Object tracking records:
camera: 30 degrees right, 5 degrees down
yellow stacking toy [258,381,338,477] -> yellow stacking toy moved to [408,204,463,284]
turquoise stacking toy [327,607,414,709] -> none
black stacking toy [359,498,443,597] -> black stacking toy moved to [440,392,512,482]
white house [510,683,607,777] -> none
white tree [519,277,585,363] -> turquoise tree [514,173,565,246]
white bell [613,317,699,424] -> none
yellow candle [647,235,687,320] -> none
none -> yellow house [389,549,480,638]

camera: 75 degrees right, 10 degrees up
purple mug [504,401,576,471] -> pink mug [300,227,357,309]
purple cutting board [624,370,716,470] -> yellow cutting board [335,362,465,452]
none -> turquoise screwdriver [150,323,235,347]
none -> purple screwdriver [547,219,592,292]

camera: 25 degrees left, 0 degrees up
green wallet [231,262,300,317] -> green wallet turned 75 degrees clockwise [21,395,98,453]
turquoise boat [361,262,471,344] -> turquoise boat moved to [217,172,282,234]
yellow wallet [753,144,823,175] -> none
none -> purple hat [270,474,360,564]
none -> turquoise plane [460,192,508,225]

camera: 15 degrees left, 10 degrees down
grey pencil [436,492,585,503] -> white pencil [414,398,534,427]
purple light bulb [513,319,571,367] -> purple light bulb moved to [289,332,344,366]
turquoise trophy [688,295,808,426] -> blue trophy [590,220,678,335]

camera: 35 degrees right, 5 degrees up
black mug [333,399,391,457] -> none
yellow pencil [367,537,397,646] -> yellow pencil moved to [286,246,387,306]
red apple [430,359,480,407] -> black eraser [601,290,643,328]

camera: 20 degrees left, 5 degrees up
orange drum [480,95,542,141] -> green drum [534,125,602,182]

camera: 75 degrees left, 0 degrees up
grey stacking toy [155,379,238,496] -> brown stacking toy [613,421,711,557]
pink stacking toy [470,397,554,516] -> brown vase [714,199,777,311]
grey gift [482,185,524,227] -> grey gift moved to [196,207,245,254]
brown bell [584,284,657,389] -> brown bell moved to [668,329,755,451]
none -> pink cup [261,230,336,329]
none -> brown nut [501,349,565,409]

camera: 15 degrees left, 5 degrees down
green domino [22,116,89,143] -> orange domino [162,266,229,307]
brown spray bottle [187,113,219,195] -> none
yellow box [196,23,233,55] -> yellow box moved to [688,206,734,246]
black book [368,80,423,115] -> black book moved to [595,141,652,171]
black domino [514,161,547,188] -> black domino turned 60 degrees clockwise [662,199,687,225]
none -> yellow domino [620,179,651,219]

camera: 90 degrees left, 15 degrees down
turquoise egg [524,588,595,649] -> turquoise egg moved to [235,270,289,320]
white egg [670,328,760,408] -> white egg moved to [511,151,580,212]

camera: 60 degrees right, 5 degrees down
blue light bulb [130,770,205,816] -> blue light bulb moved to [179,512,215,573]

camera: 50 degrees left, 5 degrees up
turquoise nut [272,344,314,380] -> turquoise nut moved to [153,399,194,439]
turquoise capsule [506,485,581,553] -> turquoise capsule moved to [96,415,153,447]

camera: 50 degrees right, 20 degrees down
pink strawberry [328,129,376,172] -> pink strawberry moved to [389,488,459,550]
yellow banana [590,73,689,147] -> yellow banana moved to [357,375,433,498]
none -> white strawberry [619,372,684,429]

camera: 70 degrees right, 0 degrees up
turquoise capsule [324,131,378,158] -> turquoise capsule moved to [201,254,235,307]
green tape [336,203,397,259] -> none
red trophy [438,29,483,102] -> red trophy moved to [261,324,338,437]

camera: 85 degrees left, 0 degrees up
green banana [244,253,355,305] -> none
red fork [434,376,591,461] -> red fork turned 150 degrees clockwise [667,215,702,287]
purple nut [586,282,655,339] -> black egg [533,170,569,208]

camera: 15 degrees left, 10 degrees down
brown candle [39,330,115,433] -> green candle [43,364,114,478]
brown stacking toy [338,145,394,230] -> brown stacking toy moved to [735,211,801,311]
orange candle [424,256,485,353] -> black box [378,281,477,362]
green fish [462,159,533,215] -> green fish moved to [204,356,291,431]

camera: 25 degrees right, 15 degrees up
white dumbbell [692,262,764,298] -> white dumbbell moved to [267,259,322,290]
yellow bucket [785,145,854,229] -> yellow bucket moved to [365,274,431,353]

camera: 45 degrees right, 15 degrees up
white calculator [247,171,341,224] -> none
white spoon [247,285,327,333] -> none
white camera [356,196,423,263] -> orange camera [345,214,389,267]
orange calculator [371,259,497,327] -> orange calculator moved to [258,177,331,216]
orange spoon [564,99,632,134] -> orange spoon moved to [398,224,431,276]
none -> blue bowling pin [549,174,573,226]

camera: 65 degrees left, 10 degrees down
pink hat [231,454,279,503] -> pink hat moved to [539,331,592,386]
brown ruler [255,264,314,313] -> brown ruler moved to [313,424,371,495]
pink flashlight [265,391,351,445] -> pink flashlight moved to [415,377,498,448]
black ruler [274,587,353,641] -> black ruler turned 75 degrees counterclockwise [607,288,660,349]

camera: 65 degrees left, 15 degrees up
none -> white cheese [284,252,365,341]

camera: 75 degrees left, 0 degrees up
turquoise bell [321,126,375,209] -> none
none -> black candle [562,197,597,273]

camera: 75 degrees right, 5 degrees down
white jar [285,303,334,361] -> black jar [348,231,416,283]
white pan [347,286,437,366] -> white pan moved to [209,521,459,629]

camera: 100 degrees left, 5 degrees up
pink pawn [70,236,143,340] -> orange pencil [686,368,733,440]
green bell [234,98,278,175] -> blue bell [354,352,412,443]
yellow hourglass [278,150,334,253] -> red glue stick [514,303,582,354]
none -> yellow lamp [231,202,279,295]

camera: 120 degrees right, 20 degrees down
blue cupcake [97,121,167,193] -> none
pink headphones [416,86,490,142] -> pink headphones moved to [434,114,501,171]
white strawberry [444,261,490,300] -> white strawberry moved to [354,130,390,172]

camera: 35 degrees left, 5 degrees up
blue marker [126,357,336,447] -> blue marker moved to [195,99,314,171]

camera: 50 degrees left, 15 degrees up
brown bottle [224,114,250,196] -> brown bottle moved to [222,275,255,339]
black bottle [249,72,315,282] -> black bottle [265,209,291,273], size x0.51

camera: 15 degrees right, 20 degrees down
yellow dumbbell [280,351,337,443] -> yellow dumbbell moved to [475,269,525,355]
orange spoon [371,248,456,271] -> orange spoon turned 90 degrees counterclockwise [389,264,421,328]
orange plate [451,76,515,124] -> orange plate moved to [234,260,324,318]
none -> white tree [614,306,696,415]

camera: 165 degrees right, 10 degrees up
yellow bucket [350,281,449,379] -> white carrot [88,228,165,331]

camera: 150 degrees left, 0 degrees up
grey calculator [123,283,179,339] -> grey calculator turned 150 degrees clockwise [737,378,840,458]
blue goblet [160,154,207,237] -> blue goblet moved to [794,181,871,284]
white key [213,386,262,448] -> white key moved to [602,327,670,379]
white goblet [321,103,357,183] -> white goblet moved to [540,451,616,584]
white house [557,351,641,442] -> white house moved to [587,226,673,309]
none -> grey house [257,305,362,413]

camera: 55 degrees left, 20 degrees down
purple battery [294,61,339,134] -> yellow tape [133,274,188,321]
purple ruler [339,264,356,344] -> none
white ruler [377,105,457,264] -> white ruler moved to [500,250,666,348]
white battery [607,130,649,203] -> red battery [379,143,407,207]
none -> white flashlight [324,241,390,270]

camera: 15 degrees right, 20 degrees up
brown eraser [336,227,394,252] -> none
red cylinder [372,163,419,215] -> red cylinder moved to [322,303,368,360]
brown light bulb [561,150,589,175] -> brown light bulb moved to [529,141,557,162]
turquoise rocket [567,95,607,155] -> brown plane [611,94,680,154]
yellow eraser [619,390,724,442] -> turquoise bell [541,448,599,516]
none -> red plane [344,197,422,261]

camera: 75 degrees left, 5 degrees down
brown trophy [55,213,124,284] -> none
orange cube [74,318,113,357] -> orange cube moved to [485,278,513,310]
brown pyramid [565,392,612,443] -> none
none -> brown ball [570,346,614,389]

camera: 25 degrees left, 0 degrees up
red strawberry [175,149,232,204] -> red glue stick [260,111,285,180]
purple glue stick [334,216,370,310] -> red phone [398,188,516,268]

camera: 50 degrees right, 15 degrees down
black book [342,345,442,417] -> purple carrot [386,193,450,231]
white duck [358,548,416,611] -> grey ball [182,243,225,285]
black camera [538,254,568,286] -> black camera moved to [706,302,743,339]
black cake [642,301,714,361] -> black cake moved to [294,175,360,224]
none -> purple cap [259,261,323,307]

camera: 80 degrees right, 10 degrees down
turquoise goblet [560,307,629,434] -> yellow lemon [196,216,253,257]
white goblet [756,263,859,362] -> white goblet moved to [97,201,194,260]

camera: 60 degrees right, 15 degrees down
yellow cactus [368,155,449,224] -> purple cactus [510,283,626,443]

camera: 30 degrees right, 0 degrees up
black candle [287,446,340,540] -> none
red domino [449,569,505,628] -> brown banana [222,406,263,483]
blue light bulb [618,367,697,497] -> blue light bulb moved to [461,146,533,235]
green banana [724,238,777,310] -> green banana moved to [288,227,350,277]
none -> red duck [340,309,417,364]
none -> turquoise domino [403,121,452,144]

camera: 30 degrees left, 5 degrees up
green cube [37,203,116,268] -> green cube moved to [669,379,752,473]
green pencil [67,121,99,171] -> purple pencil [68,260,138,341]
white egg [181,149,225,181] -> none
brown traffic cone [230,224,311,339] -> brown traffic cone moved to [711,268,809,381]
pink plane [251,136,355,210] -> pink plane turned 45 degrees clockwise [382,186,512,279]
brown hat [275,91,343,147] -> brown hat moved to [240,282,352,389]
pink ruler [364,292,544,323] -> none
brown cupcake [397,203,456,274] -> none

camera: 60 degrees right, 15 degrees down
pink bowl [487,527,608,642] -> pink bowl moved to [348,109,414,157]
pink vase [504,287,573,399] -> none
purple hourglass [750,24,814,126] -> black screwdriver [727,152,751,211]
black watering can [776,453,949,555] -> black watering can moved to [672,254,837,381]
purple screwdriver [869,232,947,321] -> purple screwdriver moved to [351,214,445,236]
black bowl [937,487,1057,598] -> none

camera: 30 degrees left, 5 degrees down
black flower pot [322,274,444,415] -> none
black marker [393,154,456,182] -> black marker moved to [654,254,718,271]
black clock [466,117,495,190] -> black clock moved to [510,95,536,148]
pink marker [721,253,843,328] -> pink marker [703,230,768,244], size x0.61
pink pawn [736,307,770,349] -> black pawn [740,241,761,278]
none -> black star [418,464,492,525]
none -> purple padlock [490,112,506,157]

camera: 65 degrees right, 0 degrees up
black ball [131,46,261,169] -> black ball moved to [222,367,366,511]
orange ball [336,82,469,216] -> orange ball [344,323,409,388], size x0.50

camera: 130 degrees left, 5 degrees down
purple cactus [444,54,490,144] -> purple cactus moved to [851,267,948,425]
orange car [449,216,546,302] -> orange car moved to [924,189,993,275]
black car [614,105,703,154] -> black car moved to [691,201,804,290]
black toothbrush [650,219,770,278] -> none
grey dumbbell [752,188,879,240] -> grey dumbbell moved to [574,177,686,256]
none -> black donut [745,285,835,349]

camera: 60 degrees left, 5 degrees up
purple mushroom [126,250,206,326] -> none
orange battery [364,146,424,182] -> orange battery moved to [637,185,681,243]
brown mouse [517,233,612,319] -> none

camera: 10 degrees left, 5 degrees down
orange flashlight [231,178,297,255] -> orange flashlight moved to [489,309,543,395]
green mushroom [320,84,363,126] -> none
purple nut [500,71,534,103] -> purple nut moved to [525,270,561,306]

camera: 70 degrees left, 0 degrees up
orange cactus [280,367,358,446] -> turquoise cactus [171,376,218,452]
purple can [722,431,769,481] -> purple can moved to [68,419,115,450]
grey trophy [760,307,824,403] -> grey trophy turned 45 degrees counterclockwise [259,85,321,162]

* Exercise description
Of the lines above, output exactly those from the line bearing "orange spoon [371,248,456,271]" through the line bearing "brown light bulb [561,150,589,175]", inclusive.

* Finished exercise
orange spoon [371,248,456,271] -> orange spoon turned 90 degrees counterclockwise [389,264,421,328]
orange plate [451,76,515,124] -> orange plate moved to [234,260,324,318]
none -> white tree [614,306,696,415]

camera: 165 degrees right, 10 degrees up
yellow bucket [350,281,449,379] -> white carrot [88,228,165,331]

camera: 150 degrees left, 0 degrees up
grey calculator [123,283,179,339] -> grey calculator turned 150 degrees clockwise [737,378,840,458]
blue goblet [160,154,207,237] -> blue goblet moved to [794,181,871,284]
white key [213,386,262,448] -> white key moved to [602,327,670,379]
white goblet [321,103,357,183] -> white goblet moved to [540,451,616,584]
white house [557,351,641,442] -> white house moved to [587,226,673,309]
none -> grey house [257,305,362,413]

camera: 55 degrees left, 20 degrees down
purple battery [294,61,339,134] -> yellow tape [133,274,188,321]
purple ruler [339,264,356,344] -> none
white ruler [377,105,457,264] -> white ruler moved to [500,250,666,348]
white battery [607,130,649,203] -> red battery [379,143,407,207]
none -> white flashlight [324,241,390,270]

camera: 15 degrees right, 20 degrees up
brown eraser [336,227,394,252] -> none
red cylinder [372,163,419,215] -> red cylinder moved to [322,303,368,360]
brown light bulb [561,150,589,175] -> brown light bulb moved to [529,141,557,162]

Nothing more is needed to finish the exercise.